Source data
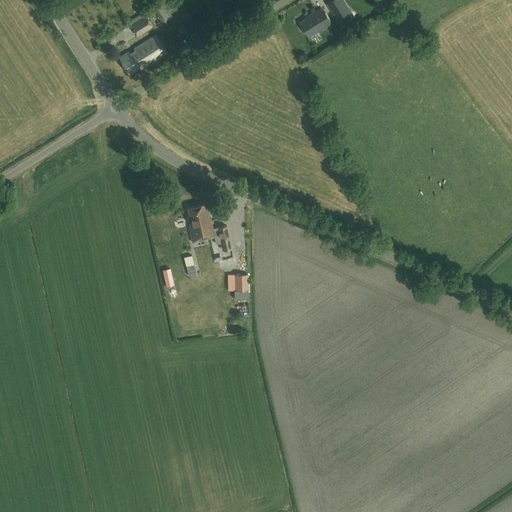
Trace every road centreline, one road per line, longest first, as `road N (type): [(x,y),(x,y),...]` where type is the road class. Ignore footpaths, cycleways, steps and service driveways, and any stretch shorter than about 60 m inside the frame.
road 1 (unclassified): [(511,309),(205,175),(168,156),(116,107)]
road 2 (unclassified): [(116,107),(285,0)]
road 3 (unclassified): [(0,180),(116,107)]
road 4 (unclassified): [(116,107),(48,0)]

### WHAT TO PRODUCE
Present each line of the source data above as an item in a numbered list, skipping any blank lines. Leave the picture out of your answer.

### WRITTEN SOLUTION
1. Trace every road centreline, one road per line, longest first, as `road N (type): [(x,y),(x,y),...]` where type is the road class. Ignore footpaths, cycleways, steps and service driveways, and any stretch shorter than about 60 m inside the frame.
2. road 1 (unclassified): [(511,309),(205,175),(168,156),(116,107)]
3. road 2 (unclassified): [(116,107),(285,0)]
4. road 3 (unclassified): [(0,180),(116,107)]
5. road 4 (unclassified): [(116,107),(48,0)]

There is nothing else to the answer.